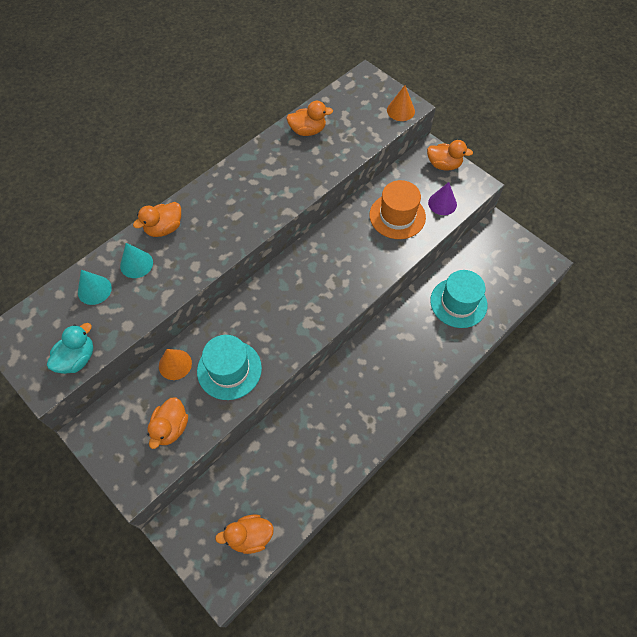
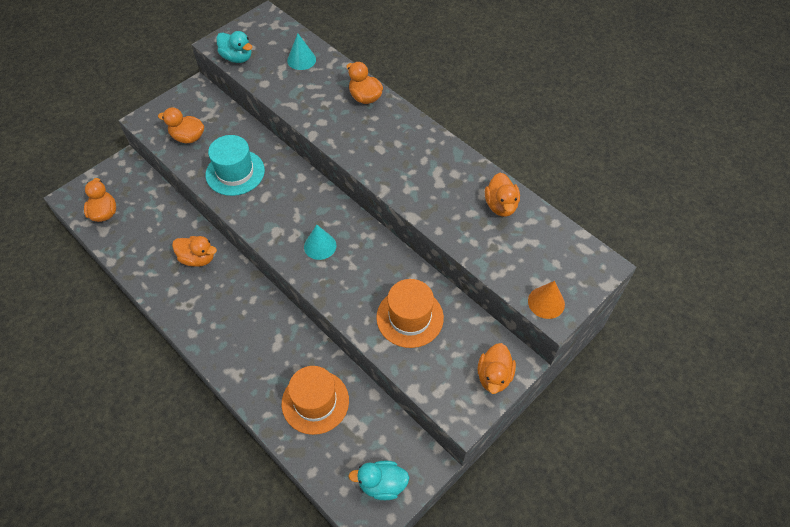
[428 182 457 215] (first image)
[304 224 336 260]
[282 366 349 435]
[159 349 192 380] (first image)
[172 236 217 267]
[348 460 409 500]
+ + + + +
• [TASK] All the records need to be printed again exactly as written, though without their pictures.

• [RESULT OF THIS TASK]
[428 182 457 215] (first image)
[304 224 336 260]
[282 366 349 435]
[159 349 192 380] (first image)
[172 236 217 267]
[348 460 409 500]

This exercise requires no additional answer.